- **TASK TO COMPLETE**: Search the data for the string "DGND", and report each line where it is found.

[Extracted data entries]
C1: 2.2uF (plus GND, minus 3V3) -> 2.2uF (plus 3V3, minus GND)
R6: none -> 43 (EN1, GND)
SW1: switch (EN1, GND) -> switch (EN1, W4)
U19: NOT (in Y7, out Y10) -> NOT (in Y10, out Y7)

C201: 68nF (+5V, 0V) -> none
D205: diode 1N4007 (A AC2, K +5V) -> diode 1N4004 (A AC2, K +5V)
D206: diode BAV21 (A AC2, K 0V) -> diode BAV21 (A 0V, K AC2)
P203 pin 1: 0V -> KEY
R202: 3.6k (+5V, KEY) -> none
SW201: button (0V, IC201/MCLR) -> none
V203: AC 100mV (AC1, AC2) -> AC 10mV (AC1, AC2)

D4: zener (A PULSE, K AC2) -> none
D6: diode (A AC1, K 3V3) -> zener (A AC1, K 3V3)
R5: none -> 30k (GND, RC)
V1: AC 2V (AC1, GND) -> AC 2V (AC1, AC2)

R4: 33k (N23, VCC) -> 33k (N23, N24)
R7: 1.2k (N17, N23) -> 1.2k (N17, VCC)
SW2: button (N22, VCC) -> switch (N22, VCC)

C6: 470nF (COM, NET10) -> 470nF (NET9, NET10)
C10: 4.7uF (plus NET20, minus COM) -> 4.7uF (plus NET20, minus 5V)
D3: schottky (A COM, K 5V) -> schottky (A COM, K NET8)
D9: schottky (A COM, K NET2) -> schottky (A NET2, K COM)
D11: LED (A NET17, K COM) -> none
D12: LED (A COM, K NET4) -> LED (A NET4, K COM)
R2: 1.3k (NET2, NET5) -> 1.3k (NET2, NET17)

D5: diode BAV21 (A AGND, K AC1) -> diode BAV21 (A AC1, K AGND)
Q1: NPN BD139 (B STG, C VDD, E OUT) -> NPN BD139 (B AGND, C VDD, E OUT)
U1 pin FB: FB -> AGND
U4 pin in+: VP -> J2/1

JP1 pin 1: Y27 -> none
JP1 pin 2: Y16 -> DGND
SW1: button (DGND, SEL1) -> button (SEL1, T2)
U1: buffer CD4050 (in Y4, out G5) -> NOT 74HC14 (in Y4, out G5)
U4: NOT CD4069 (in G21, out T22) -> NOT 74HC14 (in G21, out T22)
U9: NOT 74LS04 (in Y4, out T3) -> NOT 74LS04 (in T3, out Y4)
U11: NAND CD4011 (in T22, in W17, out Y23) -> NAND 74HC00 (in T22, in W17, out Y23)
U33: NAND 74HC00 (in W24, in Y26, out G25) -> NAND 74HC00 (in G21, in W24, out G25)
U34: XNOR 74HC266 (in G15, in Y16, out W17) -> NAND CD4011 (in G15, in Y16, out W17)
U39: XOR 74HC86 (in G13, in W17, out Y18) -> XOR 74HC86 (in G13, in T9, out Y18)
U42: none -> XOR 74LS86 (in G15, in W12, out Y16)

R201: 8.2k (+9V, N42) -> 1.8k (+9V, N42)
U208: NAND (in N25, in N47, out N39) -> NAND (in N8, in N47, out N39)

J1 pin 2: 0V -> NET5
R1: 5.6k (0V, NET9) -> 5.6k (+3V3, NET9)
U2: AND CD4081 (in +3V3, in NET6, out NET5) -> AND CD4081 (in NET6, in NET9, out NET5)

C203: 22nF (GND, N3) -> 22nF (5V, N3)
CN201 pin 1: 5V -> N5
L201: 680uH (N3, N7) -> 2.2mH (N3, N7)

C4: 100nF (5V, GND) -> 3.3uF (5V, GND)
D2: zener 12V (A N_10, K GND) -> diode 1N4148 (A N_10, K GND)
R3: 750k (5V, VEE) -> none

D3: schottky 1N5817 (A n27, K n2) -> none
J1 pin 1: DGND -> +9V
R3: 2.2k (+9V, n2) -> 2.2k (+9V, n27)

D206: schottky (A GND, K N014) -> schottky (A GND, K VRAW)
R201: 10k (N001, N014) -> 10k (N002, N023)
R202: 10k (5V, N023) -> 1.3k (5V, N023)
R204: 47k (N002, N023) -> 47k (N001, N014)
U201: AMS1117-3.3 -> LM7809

- **REPLY TO THE EXERCISE**:
JP1 pin 2: Y16 -> DGND
SW1: button (DGND, SEL1) -> button (SEL1, T2)
J1 pin 1: DGND -> +9V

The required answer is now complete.